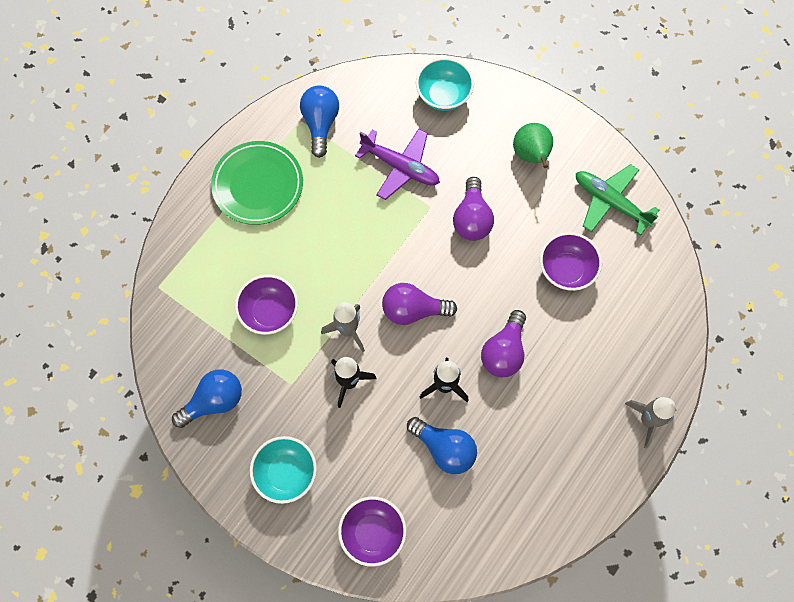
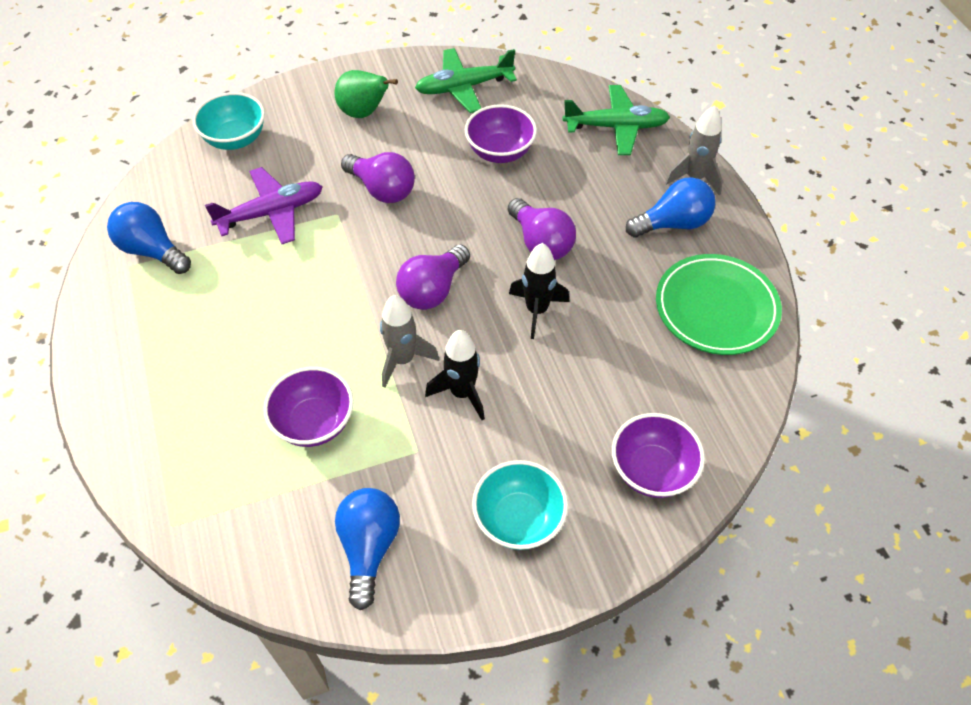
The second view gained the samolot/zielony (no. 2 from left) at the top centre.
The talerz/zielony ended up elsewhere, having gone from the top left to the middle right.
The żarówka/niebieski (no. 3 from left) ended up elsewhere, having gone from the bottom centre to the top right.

####################

What you give back should be the full material above, retyped exactly, with every image removed.

The second view gained the samolot/zielony (no. 2 from left) at the top centre.
The talerz/zielony ended up elsewhere, having gone from the top left to the middle right.
The żarówka/niebieski (no. 3 from left) ended up elsewhere, having gone from the bottom centre to the top right.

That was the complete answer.